**MATERIAL FOR THE TASK:**
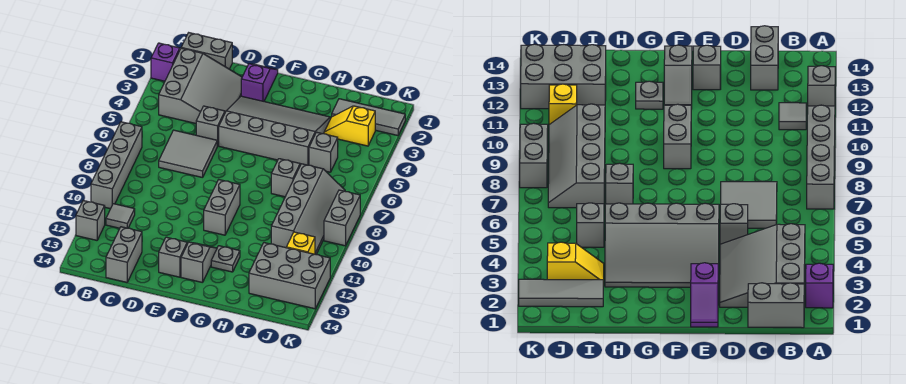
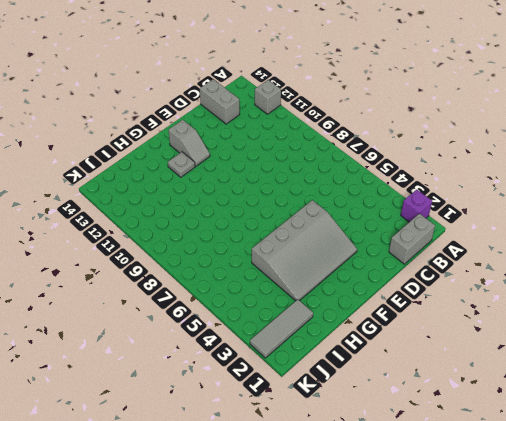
none -> grey brick A7:A10 level 1
none -> grey slope B2:D4 level 1 top B
none -> grey tile B11 level 1

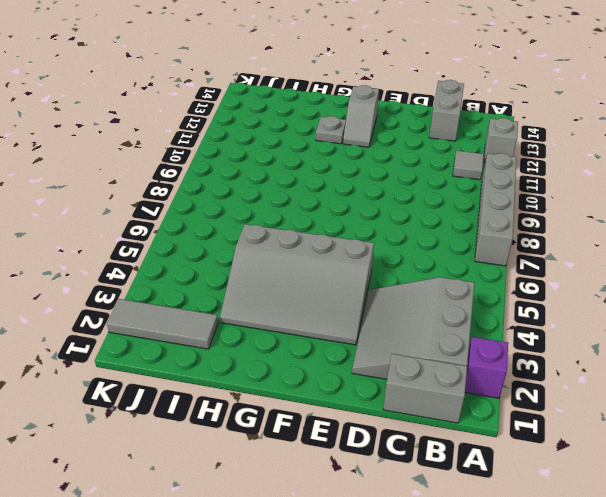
none -> grey tile C6:D7 level 1
none -> grey brick D5 level 1
none -> purple slope E1:E2 level 1 top 2

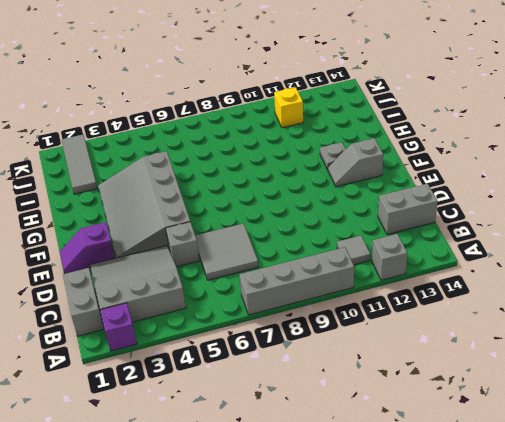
none -> grey brick E13 level 1
none -> grey brick F9:F10 level 1
none -> grey brick H7 level 1

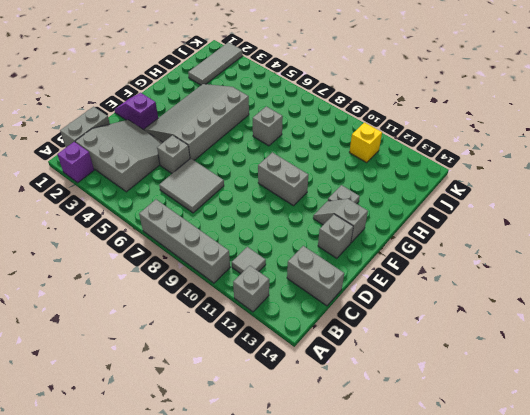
none -> yellow slope I3:J3 level 1 top J
none -> grey brick I5 level 1
none -> grey slope I7:J10 level 1 top I

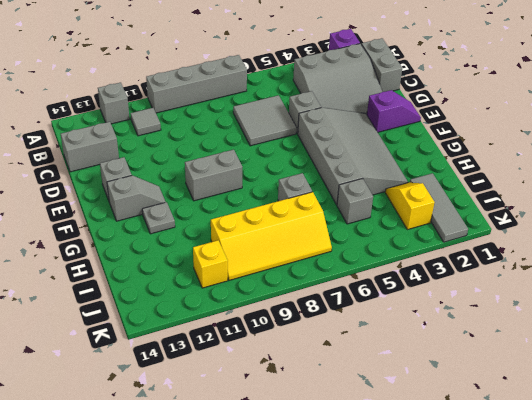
yellow slope I7:J10 level 1 top I -> grey slope I7:J10 level 1 top I
none -> grey brick I12:K13 level 1
none -> grey brick K8:K9 level 1

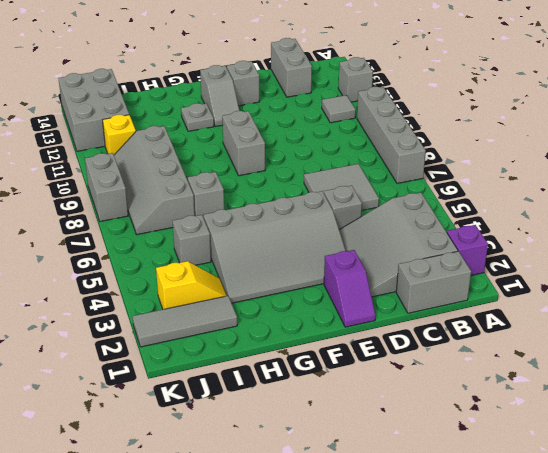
grey brick J12:K14 level 1 -> grey brick I12:K13 level 1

**EXERCISE:** Copy the data in full. No pictures belong in the copy.

**OUTPUT:**
none -> grey brick A7:A10 level 1
none -> grey slope B2:D4 level 1 top B
none -> grey tile B11 level 1

none -> grey tile C6:D7 level 1
none -> grey brick D5 level 1
none -> purple slope E1:E2 level 1 top 2

none -> grey brick E13 level 1
none -> grey brick F9:F10 level 1
none -> grey brick H7 level 1

none -> yellow slope I3:J3 level 1 top J
none -> grey brick I5 level 1
none -> grey slope I7:J10 level 1 top I

yellow slope I7:J10 level 1 top I -> grey slope I7:J10 level 1 top I
none -> grey brick I12:K13 level 1
none -> grey brick K8:K9 level 1

grey brick J12:K14 level 1 -> grey brick I12:K13 level 1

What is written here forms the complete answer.